Where the records below reach the line containing "brown star: [424,398,509,472]", start transcribing, and end with the line containing "purple cone: [304,91,356,156]", exactly and with nothing else added.

----- Extracted data -----

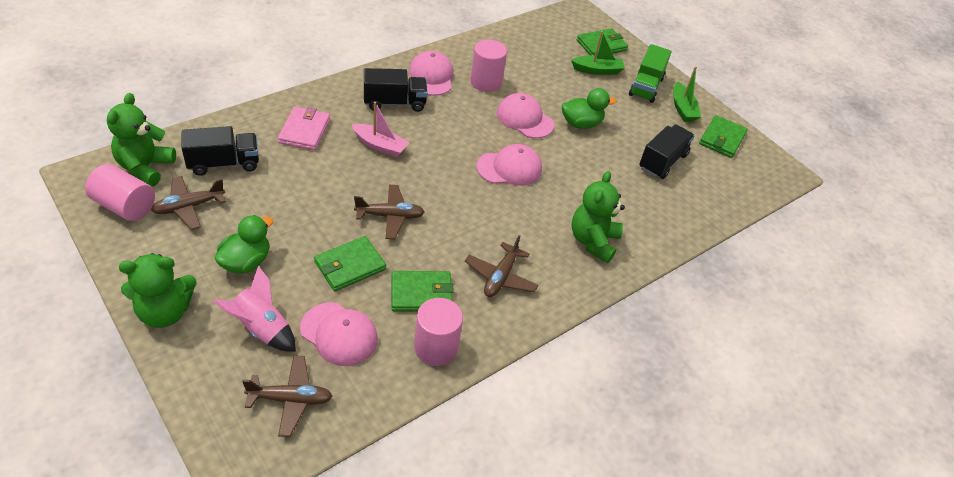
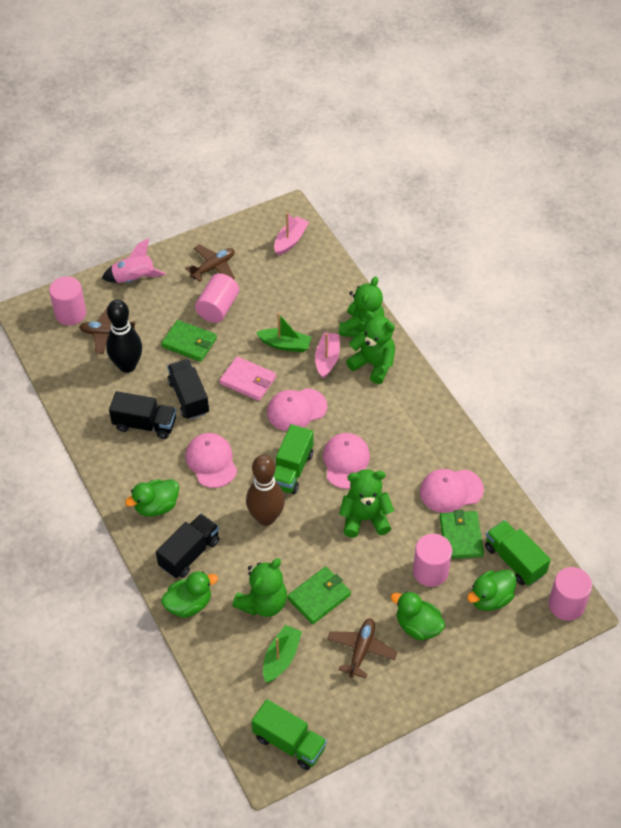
black bowling pin: none = 0 -> [106,300,142,373] = 1
brown bowling pin: none = 0 -> [246,455,285,526] = 1
brown plane: [151,176,226,230] [242,355,332,437] [354,185,425,239] [465,235,539,297] = 4 -> [79,307,136,354] [185,245,235,282] [327,618,397,678] = 3
green duck: [215,215,273,274] [562,88,617,129] = 2 -> [125,479,179,517] [161,571,218,618] [391,591,445,641] [467,570,516,611] = 4
green teddy bear: [107,93,176,187] [119,253,197,328] [571,171,625,263] = 3 -> [232,558,287,617] [339,276,385,337] [339,469,394,538] [346,311,395,384] = 4
green truck: [629,44,672,103] = 1 -> [252,699,327,770] [273,424,314,494] [485,520,551,586] = 3
green wallet: [314,236,386,291] [392,271,454,311] [577,28,628,55] [699,115,748,158] = 4 -> [161,320,217,362] [287,567,351,625] [439,510,484,559] = 3
pink boat: [352,102,409,157] = 1 -> [274,213,309,256] [315,332,340,379] = 2
pink cylinder: [85,164,155,221] [414,298,463,366] [470,40,507,92] = 3 -> [49,276,86,325] [195,273,239,323] [413,534,452,587] [549,567,592,621] = 4

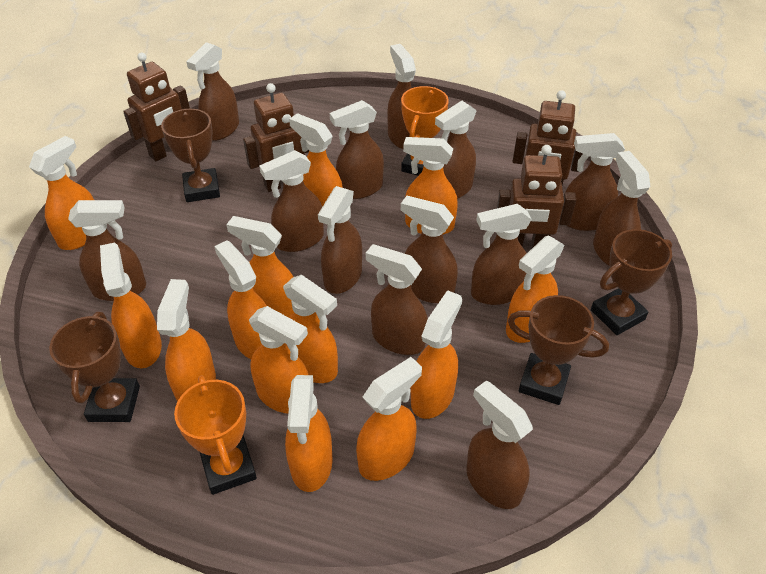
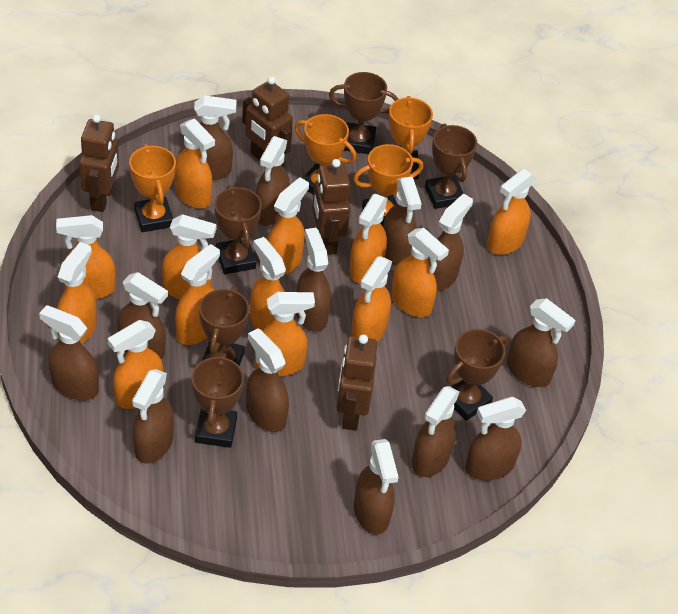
brown trophy: [49,312,140,422] [161,109,220,202] [508,295,609,405] [591,229,672,335] = 4 -> [191,353,244,448] [199,287,249,366] [214,185,262,274] [329,72,398,154] [425,124,477,209] [446,329,508,421] = 6
orange trophy: [174,375,257,495] [401,86,449,176] = 2 -> [129,144,176,232] [294,114,356,195] [353,144,423,226] [389,96,433,179] = 4

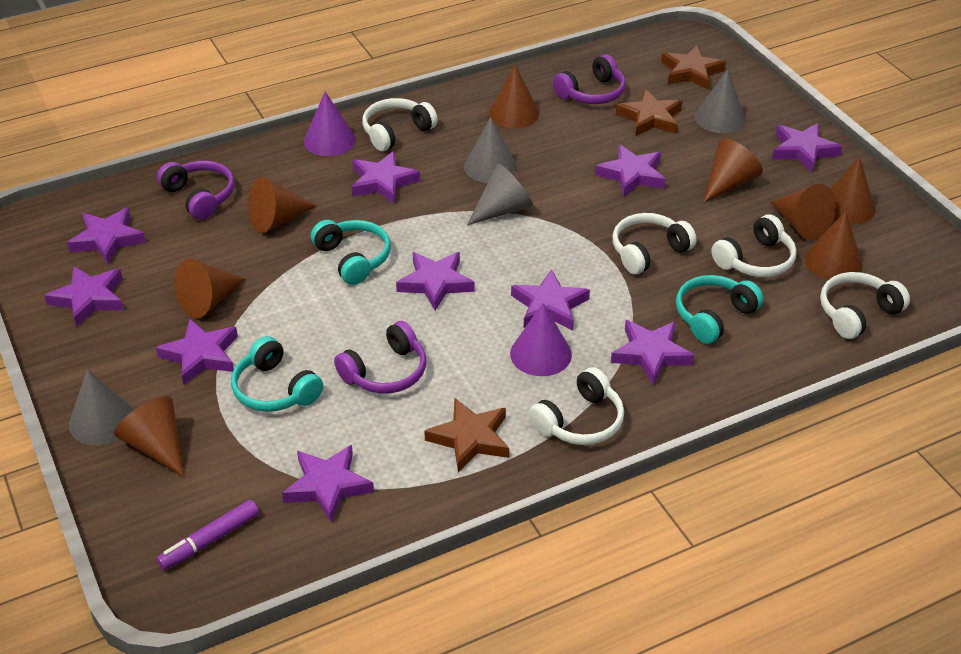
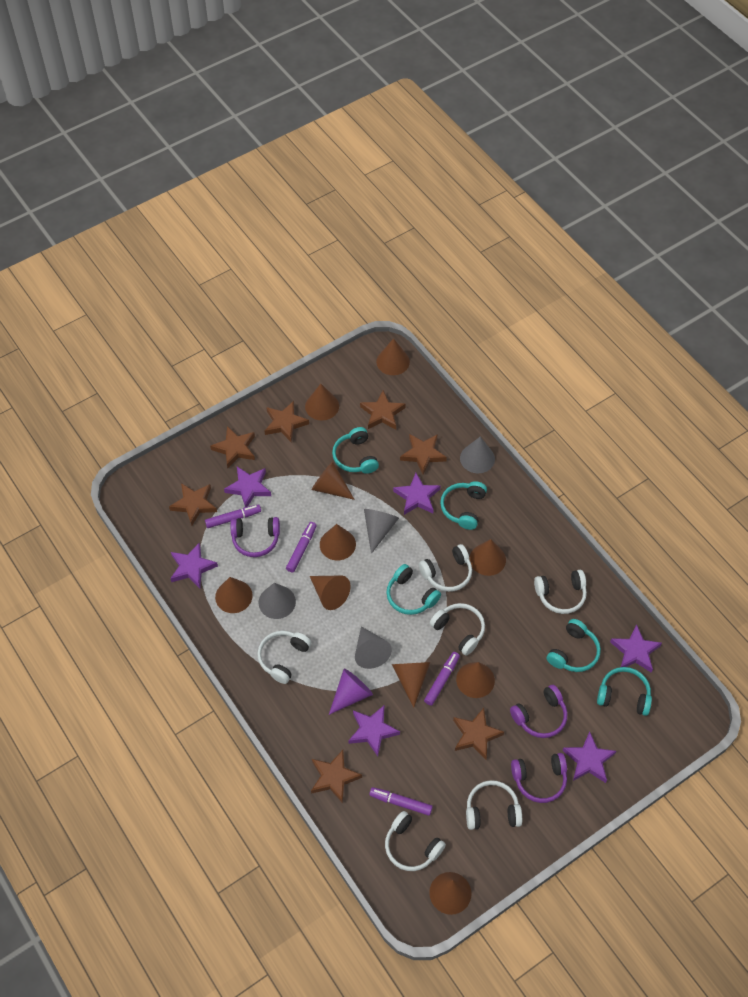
brown cone: [114,396,184,477] [174,258,246,318] [248,177,317,233] [489,65,539,128] [703,139,763,203] [771,184,836,240] [804,211,863,280] [830,157,875,224] = 8 -> [215,577,253,613] [305,384,339,421] [310,576,350,610] [311,461,355,500] [320,524,356,560] [376,338,410,375] [392,662,430,708] [429,872,471,915] [456,662,495,698] [469,539,506,576] = 10
brown star: [424,398,509,472] [616,89,682,136] [661,45,726,90] = 3 -> [169,483,217,526] [210,426,255,468] [265,401,309,442] [311,750,362,804] [360,390,406,430] [400,434,447,475] [453,708,504,760] = 7
purple cone: [304,91,356,156] [510,303,572,376] = 2 -> [329,668,373,715] = 1
purple marker: [156,499,259,570] = 1 -> [205,505,261,528] [286,522,317,572] [369,787,433,816] [424,652,460,706] = 4
purple star: [44,266,124,327] [67,207,146,264] [156,318,238,385] [282,445,374,523] [351,151,420,204] [396,252,474,310] [511,269,590,330] [595,145,665,197] [611,320,695,385] [772,123,842,173] = 10 -> [170,543,218,588] [224,467,271,507] [348,705,400,757] [393,473,441,515] [562,732,616,783] [610,624,662,673] = 6
turquoise headphones: [231,336,323,412] [311,220,391,285] [676,275,763,344] = 3 -> [332,427,379,474] [387,564,441,615] [440,481,487,530] [547,619,601,672] [597,667,652,716] = 5
white headphones: [362,98,438,151] [529,367,624,445] [613,213,696,274] [711,214,797,277] [820,272,910,339] = 5 -> [257,631,312,684] [385,811,446,871] [419,544,472,592] [430,603,485,655] [466,780,522,830] [534,570,587,614] = 6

-----

> Result of the task
brown star: [424,398,509,472] [616,89,682,136] [661,45,726,90] = 3 -> [169,483,217,526] [210,426,255,468] [265,401,309,442] [311,750,362,804] [360,390,406,430] [400,434,447,475] [453,708,504,760] = 7
purple cone: [304,91,356,156] [510,303,572,376] = 2 -> [329,668,373,715] = 1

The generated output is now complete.